(Source records)

****************************************

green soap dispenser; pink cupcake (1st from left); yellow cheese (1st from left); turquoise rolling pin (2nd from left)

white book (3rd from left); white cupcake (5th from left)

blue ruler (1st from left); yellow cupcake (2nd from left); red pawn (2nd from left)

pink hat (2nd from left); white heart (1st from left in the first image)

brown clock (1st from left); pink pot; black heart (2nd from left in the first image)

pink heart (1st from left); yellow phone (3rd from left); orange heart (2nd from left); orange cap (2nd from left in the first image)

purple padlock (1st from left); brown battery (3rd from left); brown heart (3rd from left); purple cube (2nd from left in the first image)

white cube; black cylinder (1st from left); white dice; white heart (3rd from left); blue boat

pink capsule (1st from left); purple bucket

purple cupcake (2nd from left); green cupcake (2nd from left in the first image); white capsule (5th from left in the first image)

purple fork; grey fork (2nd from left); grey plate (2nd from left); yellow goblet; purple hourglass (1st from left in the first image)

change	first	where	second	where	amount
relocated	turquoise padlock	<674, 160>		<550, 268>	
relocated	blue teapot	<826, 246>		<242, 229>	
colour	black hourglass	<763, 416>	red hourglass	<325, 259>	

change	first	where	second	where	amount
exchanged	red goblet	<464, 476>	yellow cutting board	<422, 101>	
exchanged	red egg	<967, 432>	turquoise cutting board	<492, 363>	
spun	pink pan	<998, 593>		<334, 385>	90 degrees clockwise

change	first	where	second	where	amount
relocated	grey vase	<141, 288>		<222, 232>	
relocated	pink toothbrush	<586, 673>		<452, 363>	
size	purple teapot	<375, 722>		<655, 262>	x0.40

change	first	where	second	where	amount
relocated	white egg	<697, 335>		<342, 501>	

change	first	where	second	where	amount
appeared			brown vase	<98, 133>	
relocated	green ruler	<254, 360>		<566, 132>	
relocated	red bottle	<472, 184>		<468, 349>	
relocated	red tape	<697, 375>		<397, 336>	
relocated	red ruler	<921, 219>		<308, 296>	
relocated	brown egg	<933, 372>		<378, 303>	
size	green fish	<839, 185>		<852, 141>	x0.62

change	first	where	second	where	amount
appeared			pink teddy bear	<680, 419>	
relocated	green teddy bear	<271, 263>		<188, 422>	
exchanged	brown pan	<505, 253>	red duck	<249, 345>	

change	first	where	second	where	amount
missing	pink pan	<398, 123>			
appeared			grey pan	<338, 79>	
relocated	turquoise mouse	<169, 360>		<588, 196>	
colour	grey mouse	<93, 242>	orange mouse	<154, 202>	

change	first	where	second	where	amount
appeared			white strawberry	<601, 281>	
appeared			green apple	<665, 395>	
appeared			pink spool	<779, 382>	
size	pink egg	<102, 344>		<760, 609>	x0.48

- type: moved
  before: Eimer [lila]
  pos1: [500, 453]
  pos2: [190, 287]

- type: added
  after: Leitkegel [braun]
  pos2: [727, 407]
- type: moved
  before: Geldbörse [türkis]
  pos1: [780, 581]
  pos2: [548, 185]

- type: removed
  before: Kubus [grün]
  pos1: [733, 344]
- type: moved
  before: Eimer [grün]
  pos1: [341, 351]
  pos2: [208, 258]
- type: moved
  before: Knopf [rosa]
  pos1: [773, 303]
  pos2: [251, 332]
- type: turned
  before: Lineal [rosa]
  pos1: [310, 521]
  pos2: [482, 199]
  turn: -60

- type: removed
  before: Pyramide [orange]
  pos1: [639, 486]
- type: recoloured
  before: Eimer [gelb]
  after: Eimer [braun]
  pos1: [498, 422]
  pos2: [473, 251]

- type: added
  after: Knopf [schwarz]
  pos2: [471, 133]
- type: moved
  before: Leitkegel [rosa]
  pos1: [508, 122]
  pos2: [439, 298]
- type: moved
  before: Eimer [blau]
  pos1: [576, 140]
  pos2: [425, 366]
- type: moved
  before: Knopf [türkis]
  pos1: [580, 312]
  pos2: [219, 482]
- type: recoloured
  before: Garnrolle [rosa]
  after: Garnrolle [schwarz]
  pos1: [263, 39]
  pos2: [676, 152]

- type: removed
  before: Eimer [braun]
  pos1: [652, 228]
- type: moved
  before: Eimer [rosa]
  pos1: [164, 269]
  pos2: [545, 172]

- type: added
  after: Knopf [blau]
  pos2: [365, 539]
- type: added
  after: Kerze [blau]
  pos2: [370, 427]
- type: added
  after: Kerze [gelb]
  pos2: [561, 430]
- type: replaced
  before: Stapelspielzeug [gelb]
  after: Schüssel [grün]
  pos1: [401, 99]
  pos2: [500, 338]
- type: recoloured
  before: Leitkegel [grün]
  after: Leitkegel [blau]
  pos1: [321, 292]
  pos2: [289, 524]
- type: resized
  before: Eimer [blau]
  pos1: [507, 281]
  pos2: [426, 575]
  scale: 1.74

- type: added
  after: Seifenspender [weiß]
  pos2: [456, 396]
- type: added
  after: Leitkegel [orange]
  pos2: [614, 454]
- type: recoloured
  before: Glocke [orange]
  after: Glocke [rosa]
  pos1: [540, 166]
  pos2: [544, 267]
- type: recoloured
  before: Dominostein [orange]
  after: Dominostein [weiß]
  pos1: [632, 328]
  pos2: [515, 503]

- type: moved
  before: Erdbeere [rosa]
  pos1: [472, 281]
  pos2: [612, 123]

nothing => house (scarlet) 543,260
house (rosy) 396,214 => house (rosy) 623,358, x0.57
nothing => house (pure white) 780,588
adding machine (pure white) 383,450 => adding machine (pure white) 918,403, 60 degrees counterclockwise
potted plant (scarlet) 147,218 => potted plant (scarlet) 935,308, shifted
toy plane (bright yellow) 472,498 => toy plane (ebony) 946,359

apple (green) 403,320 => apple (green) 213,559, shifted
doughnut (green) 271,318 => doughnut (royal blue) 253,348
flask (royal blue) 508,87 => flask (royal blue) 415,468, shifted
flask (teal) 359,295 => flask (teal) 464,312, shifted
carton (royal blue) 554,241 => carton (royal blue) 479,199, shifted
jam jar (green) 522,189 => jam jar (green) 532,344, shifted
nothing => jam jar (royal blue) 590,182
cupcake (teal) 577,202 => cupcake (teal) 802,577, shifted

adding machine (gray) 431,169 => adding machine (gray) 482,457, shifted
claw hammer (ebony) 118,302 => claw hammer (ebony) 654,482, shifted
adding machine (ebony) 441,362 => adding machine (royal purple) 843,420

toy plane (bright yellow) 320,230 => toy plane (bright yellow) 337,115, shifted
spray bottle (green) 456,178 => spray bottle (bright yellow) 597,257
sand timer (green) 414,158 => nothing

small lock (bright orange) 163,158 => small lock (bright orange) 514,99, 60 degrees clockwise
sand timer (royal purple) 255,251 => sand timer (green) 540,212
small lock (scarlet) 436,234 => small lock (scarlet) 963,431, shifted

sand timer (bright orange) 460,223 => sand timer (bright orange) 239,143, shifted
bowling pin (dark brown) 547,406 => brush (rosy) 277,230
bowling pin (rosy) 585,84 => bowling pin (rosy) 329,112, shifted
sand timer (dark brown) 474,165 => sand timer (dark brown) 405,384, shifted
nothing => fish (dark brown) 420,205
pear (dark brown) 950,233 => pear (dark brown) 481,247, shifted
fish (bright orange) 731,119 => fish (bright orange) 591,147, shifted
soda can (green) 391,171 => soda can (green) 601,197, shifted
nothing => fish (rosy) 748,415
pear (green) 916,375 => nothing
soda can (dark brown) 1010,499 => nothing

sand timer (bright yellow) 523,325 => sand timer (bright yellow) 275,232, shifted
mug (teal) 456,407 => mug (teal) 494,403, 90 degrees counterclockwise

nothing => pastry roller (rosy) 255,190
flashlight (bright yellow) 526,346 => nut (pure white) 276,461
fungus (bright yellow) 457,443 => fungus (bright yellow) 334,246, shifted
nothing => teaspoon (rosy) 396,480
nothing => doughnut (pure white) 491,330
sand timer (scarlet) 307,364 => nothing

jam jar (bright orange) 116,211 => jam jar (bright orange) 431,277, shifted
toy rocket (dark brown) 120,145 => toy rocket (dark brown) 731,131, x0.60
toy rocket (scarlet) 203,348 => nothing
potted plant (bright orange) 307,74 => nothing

****************************************

**TASK DIRECTIONS**: Among the entries above, the line containing "sand timer (royal", the line containing "bowling pin (dark", and all lines between them are to be restated word for word; nothing else belongs in the reply.

**TASK SOLUTION**:
sand timer (royal purple) 255,251 => sand timer (green) 540,212
small lock (scarlet) 436,234 => small lock (scarlet) 963,431, shifted

sand timer (bright orange) 460,223 => sand timer (bright orange) 239,143, shifted
bowling pin (dark brown) 547,406 => brush (rosy) 277,230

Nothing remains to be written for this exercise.